> Task to complete
Will you reproduce every one of the lines below word for word, with nothing changed, added, or left out?
═════ Given information
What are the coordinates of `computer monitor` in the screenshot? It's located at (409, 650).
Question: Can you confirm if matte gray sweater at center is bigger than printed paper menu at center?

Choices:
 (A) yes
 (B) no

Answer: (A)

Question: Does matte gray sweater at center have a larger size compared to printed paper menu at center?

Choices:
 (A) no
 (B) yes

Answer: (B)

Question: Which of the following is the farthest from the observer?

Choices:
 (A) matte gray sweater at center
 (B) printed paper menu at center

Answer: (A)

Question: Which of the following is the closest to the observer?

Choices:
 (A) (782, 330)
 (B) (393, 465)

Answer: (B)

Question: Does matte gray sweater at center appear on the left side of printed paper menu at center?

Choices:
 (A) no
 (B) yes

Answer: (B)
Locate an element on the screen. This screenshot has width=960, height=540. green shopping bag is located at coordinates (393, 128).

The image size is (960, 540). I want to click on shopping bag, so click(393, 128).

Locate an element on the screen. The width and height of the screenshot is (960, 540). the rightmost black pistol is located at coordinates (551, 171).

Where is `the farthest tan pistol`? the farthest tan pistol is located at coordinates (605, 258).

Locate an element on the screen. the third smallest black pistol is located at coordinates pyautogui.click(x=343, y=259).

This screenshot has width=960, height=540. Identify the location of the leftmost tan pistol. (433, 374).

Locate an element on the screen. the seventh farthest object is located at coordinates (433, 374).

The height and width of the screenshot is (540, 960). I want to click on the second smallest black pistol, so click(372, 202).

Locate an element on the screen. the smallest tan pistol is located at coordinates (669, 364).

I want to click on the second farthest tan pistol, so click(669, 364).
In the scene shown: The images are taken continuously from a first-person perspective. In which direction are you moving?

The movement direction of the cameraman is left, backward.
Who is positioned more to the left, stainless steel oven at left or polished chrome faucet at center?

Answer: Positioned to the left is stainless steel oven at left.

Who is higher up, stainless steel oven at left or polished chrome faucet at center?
══════════
> Answer to this problem
What are the coordinates of `computer monitor` in the screenshot? It's located at (409, 650).
Question: Can you confirm if matte gray sweater at center is bigger than printed paper menu at center?

Choices:
 (A) yes
 (B) no

Answer: (A)

Question: Does matte gray sweater at center have a larger size compared to printed paper menu at center?

Choices:
 (A) no
 (B) yes

Answer: (B)

Question: Which of the following is the farthest from the observer?

Choices:
 (A) matte gray sweater at center
 (B) printed paper menu at center

Answer: (A)

Question: Which of the following is the closest to the observer?

Choices:
 (A) (782, 330)
 (B) (393, 465)

Answer: (B)

Question: Does matte gray sweater at center appear on the left side of printed paper menu at center?

Choices:
 (A) no
 (B) yes

Answer: (B)
Locate an element on the screen. This screenshot has width=960, height=540. green shopping bag is located at coordinates (393, 128).

The image size is (960, 540). I want to click on shopping bag, so click(393, 128).

Locate an element on the screen. The width and height of the screenshot is (960, 540). the rightmost black pistol is located at coordinates (551, 171).

Where is `the farthest tan pistol`? the farthest tan pistol is located at coordinates (605, 258).

Locate an element on the screen. the third smallest black pistol is located at coordinates pyautogui.click(x=343, y=259).

This screenshot has width=960, height=540. Identify the location of the leftmost tan pistol. (433, 374).

Locate an element on the screen. the seventh farthest object is located at coordinates (433, 374).

The height and width of the screenshot is (540, 960). I want to click on the second smallest black pistol, so click(372, 202).

Locate an element on the screen. the smallest tan pistol is located at coordinates (669, 364).

I want to click on the second farthest tan pistol, so click(669, 364).
In the scene shown: The images are taken continuously from a first-person perspective. In which direction are you moving?

The movement direction of the cameraman is left, backward.
Who is positioned more to the left, stainless steel oven at left or polished chrome faucet at center?

Answer: Positioned to the left is stainless steel oven at left.

Who is higher up, stainless steel oven at left or polished chrome faucet at center?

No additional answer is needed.